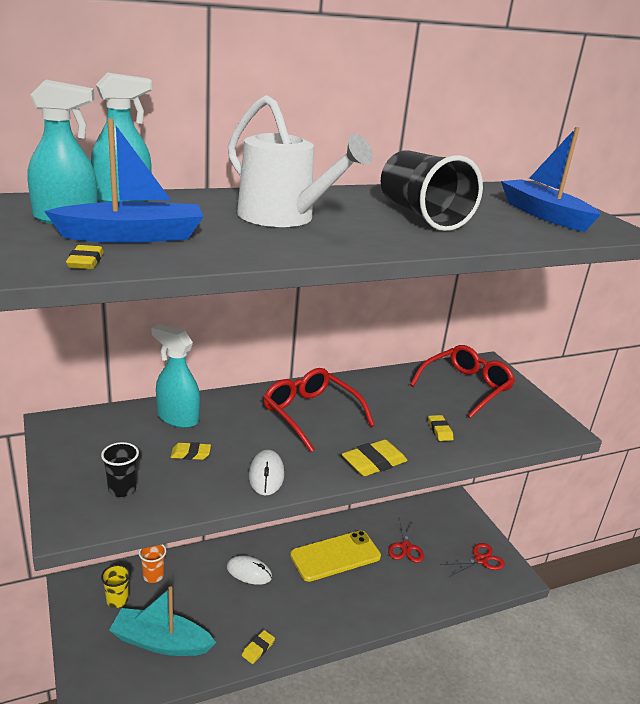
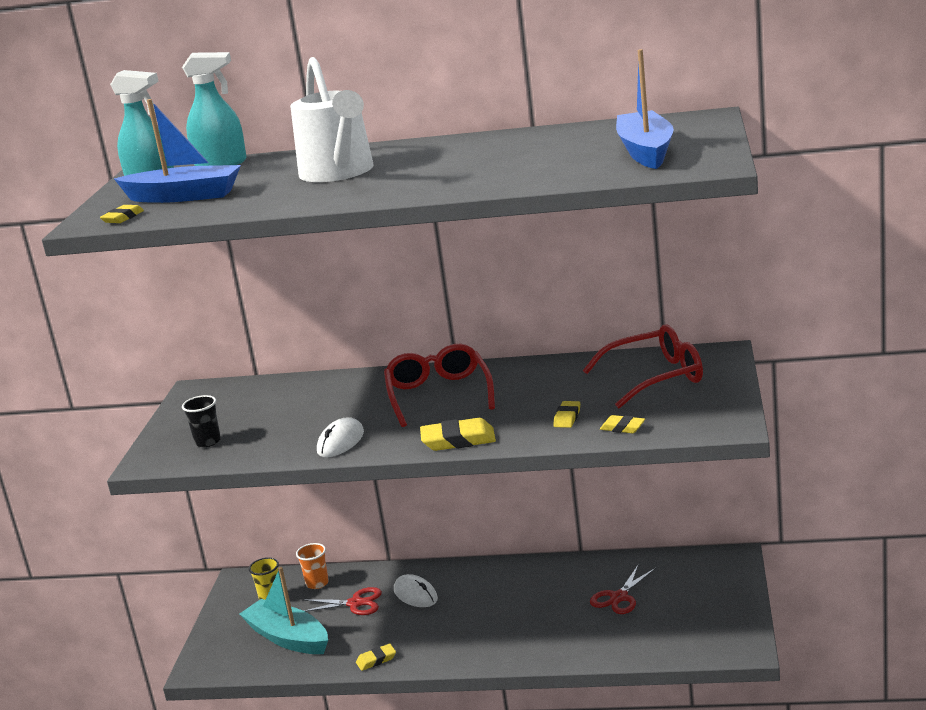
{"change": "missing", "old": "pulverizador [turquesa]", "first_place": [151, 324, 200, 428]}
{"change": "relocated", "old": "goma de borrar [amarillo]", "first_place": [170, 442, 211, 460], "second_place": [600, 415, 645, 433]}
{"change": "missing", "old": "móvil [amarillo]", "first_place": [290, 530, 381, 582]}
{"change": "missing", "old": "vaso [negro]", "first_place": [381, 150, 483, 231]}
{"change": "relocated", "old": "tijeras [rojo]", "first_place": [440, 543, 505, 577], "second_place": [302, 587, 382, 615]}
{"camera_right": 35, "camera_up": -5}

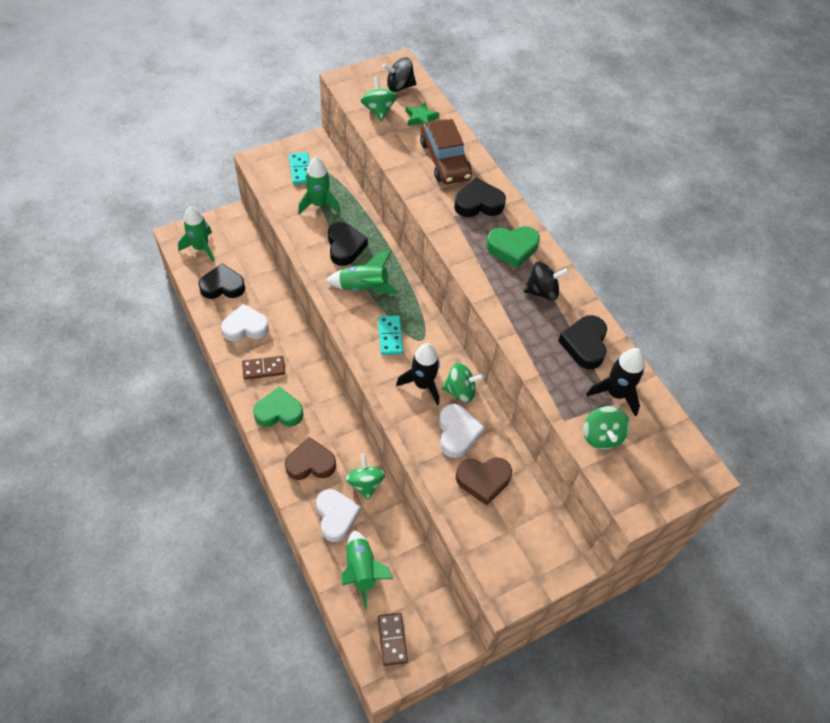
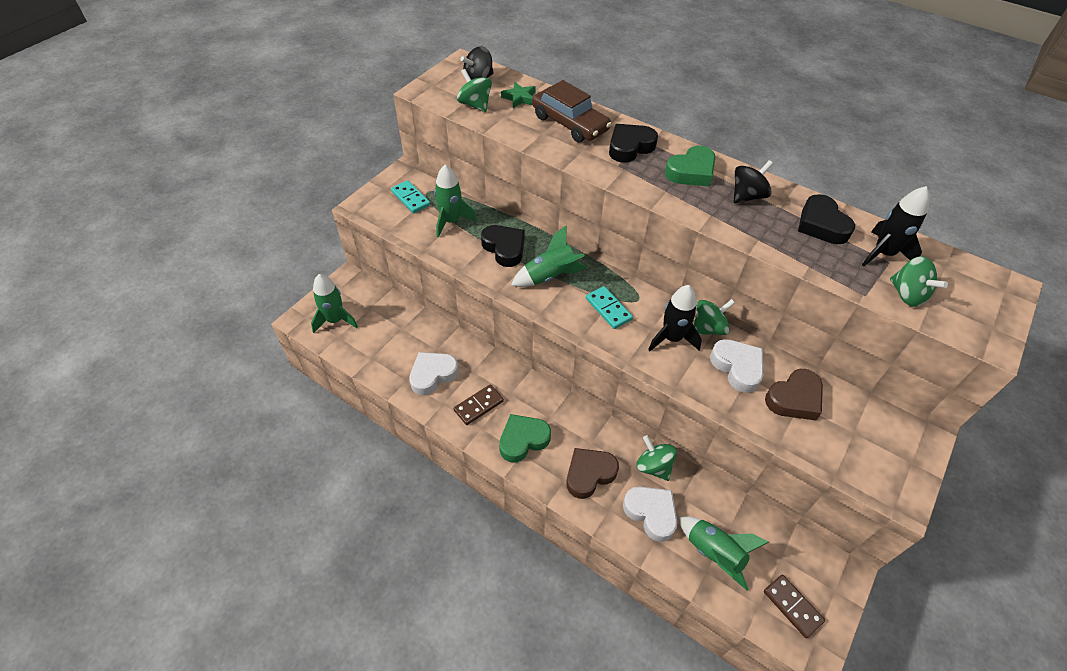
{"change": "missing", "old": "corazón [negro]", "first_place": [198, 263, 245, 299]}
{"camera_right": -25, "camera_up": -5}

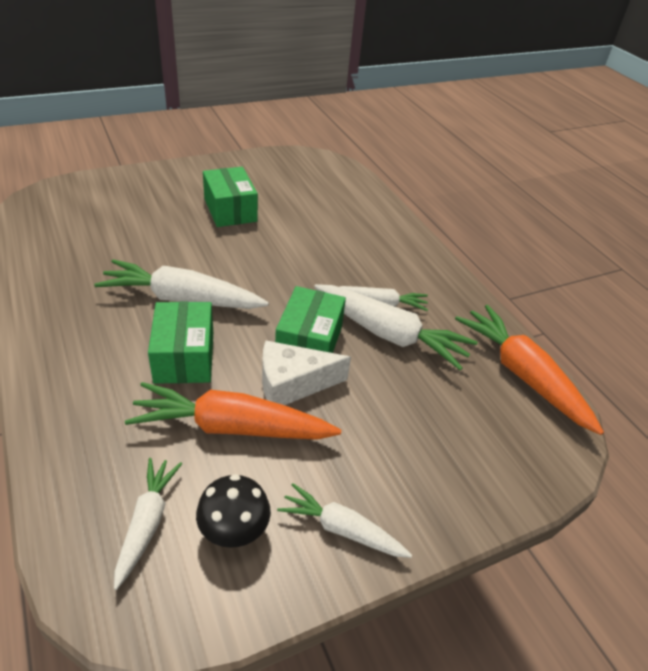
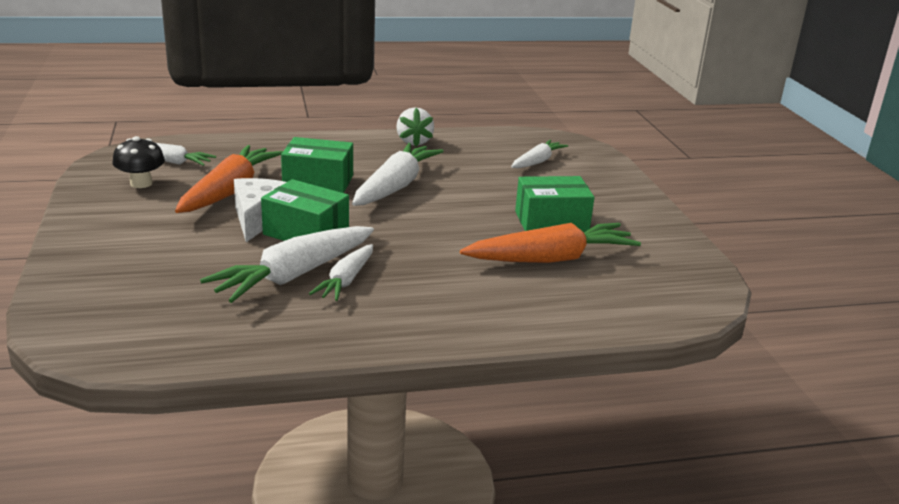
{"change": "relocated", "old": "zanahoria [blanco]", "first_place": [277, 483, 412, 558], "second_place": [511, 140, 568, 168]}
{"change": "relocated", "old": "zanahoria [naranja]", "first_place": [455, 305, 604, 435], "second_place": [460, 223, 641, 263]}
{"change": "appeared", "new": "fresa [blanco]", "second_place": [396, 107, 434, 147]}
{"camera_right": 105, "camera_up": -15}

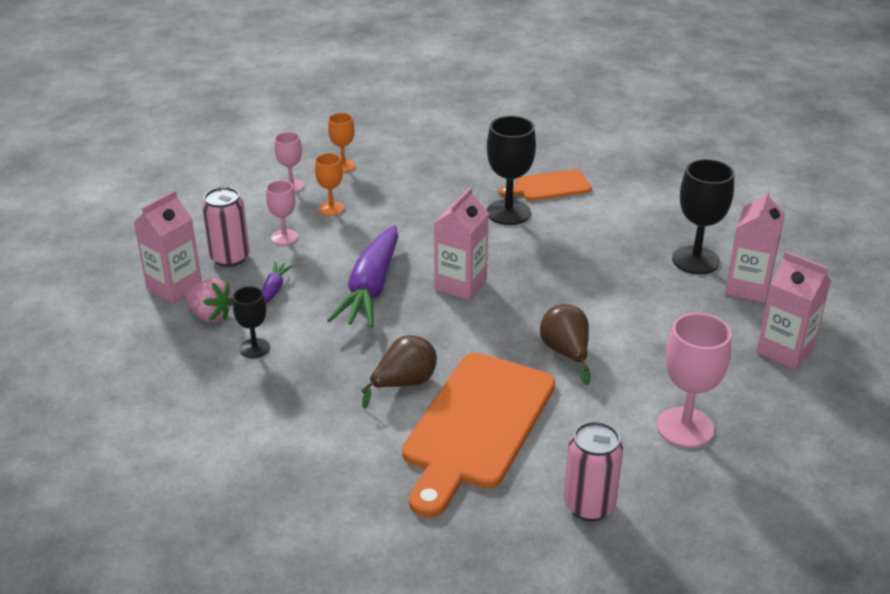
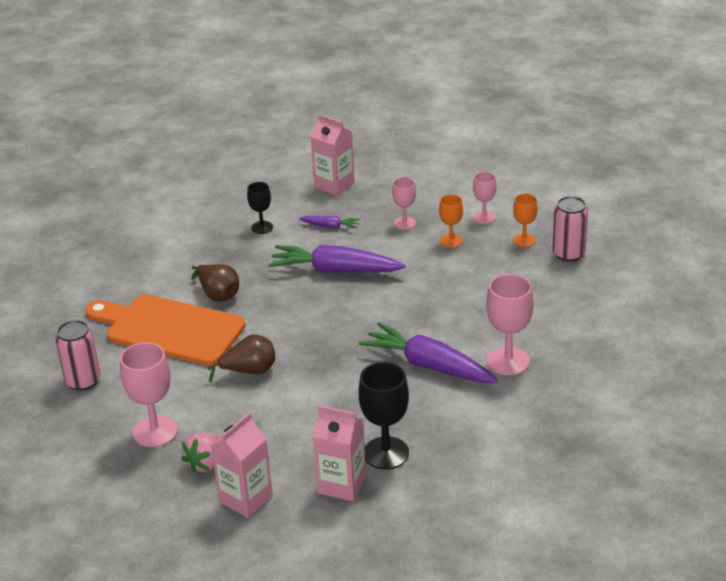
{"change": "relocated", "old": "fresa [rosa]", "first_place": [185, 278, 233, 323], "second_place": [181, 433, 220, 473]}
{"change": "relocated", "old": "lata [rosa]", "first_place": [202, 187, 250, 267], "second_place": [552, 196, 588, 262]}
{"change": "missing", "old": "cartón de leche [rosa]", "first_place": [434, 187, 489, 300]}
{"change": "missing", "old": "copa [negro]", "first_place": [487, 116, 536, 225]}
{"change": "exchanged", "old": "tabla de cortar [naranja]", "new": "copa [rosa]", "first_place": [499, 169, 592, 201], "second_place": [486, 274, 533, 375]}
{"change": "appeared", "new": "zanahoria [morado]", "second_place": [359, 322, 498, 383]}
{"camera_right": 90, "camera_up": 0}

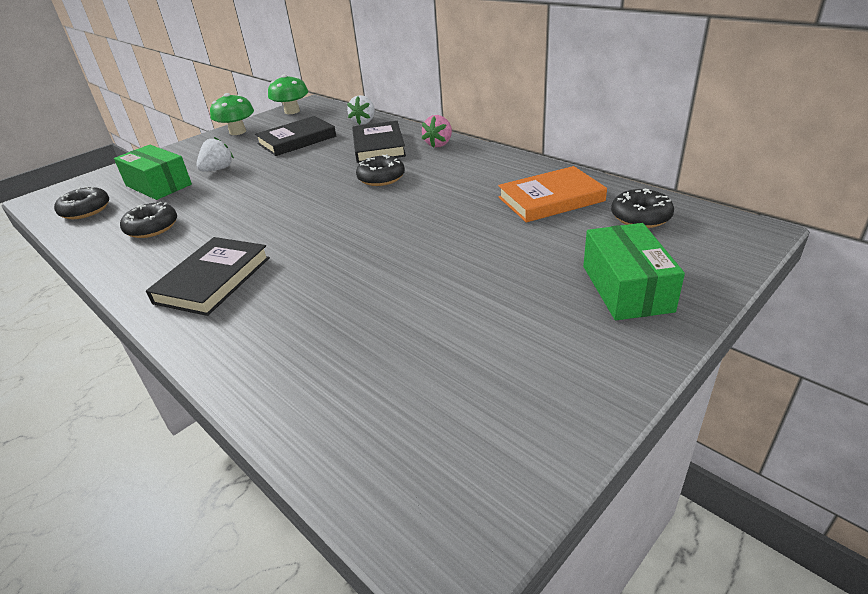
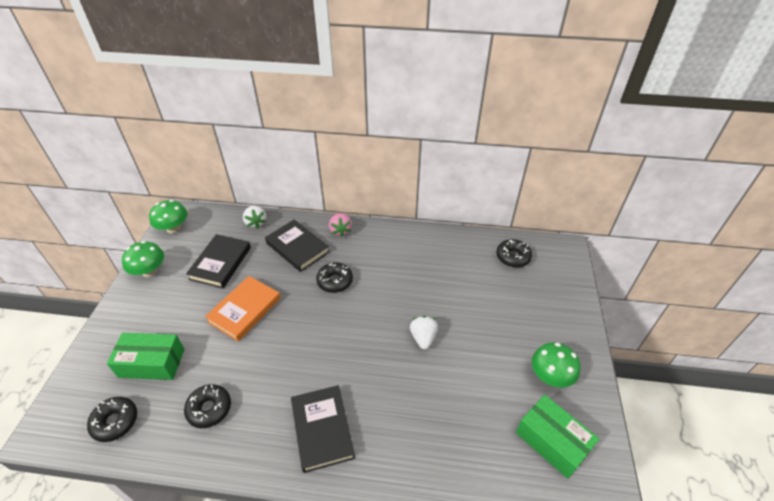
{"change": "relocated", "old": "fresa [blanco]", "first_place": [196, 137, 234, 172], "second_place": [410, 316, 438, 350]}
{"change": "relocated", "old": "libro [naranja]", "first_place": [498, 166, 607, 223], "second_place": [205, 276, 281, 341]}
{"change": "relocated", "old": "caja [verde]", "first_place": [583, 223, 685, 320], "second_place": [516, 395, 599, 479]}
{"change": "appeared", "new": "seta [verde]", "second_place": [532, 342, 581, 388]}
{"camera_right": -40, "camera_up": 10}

**Exercise details**
Each line holding "amarillo" should be copied from the material above.

**Task result**
{"change": "relocated", "old": "goma de borrar [amarillo]", "first_place": [170, 442, 211, 460], "second_place": [600, 415, 645, 433]}
{"change": "missing", "old": "móvil [amarillo]", "first_place": [290, 530, 381, 582]}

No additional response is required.